Begin Supplied entries

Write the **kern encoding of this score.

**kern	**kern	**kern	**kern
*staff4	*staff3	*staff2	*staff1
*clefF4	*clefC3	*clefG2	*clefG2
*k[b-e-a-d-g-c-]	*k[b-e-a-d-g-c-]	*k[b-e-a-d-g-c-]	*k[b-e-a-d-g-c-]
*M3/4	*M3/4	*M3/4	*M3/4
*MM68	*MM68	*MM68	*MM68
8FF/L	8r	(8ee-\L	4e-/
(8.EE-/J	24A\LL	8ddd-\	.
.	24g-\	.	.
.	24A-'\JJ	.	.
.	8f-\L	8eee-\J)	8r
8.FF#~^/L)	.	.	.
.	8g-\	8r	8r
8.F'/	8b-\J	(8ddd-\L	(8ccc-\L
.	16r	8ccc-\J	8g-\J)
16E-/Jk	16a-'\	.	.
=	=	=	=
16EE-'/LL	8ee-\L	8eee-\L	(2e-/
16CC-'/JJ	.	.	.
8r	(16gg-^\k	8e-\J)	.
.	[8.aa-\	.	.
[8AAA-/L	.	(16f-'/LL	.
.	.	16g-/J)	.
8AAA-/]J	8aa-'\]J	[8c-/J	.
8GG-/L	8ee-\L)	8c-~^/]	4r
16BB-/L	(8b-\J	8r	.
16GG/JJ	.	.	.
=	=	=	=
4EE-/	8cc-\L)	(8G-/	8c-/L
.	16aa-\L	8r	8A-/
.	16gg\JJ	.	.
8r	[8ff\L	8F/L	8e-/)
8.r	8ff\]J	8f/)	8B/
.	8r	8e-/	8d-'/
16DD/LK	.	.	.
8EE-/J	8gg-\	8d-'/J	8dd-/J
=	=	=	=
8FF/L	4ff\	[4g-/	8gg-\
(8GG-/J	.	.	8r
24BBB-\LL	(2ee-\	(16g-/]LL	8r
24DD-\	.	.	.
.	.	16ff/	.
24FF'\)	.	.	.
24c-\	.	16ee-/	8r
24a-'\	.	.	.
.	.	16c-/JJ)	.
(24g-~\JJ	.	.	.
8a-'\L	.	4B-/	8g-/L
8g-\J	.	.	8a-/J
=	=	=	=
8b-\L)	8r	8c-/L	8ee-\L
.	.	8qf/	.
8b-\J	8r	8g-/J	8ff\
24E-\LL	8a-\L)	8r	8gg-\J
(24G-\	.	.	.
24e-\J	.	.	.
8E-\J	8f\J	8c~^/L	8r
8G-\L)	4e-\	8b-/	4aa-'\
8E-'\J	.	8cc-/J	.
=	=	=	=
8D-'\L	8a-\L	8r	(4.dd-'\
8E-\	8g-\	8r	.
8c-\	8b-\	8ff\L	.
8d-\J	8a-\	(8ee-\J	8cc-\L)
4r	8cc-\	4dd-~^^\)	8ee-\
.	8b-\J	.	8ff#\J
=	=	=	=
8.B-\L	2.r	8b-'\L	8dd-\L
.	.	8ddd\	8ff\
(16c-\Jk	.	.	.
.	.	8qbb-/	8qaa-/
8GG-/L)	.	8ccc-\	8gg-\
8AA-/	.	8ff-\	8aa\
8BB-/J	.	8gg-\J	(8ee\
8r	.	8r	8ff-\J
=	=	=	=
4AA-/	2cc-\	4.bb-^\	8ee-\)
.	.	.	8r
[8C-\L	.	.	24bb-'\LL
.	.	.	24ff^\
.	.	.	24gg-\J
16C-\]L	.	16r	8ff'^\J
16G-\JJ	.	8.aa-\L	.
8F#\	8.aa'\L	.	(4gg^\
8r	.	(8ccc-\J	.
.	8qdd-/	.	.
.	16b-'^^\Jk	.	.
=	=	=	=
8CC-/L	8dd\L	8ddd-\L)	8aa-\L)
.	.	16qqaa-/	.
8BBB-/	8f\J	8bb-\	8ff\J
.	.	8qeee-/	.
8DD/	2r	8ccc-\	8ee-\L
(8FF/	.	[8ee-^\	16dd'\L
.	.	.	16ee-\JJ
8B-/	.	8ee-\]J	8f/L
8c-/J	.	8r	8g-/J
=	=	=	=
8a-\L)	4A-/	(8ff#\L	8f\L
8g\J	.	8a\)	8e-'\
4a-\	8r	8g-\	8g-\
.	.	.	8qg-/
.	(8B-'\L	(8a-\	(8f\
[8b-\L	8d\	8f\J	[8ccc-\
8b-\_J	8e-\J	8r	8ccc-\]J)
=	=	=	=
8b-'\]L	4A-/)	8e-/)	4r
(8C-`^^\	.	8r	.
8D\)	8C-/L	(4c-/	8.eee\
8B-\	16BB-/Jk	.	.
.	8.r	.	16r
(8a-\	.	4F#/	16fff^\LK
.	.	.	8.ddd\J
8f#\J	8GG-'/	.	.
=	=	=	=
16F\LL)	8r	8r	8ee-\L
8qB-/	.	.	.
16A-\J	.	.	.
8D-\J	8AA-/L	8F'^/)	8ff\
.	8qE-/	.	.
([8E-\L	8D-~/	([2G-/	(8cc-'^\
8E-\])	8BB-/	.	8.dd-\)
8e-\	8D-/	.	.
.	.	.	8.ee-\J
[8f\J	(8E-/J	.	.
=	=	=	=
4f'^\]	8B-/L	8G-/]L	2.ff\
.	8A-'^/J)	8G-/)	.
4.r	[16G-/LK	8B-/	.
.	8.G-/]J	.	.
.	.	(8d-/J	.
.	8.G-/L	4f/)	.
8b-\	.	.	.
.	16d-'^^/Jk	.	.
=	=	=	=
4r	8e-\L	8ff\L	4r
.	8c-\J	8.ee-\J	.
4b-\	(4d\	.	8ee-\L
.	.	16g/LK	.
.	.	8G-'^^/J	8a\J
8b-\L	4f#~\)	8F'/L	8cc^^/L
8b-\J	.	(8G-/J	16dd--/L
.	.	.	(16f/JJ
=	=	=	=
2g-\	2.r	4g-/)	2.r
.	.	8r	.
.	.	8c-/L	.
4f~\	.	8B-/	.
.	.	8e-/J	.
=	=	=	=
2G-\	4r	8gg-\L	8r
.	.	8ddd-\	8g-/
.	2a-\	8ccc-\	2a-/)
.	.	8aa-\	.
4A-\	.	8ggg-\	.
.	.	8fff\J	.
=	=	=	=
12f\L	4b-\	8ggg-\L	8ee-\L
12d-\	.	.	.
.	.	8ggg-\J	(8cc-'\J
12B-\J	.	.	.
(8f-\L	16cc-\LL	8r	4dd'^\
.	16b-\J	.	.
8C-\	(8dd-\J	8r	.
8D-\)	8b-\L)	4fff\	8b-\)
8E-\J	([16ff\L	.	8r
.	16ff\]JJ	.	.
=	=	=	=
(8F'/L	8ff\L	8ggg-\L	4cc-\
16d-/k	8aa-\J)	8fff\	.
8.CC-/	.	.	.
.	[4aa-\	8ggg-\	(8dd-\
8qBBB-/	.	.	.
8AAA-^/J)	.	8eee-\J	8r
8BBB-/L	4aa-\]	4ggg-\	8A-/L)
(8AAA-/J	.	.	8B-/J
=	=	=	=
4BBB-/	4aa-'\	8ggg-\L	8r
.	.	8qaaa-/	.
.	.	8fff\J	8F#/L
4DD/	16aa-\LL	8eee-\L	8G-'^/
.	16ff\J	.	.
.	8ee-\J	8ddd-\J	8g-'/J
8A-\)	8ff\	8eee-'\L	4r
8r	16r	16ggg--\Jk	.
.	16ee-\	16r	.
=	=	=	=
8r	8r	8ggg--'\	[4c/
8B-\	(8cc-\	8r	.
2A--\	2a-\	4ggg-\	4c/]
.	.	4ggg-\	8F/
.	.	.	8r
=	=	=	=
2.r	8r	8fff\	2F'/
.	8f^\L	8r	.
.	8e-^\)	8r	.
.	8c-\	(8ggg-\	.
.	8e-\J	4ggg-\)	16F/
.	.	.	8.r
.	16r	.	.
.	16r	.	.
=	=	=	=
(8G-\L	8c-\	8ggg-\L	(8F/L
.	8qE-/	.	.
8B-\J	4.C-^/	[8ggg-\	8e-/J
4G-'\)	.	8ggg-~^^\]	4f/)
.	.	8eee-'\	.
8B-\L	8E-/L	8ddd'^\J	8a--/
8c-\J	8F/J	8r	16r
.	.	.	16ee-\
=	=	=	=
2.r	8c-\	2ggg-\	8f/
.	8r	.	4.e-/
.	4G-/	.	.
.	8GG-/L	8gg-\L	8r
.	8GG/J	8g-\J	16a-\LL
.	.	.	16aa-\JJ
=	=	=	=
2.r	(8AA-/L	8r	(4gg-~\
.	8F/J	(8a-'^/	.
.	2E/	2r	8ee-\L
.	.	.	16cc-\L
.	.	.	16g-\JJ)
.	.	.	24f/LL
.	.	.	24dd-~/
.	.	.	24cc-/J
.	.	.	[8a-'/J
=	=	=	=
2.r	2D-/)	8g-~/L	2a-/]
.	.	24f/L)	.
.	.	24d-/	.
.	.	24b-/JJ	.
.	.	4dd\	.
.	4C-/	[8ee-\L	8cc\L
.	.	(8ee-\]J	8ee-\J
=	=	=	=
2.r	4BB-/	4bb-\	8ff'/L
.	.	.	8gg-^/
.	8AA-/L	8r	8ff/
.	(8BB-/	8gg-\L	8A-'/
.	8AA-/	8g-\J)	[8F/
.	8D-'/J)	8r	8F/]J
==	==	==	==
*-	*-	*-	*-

End Supplied entries

*Requirement*
Count the lines of the listing above that contain the string "kern", with case counting. Reply with the number alone.

*Solution below*
2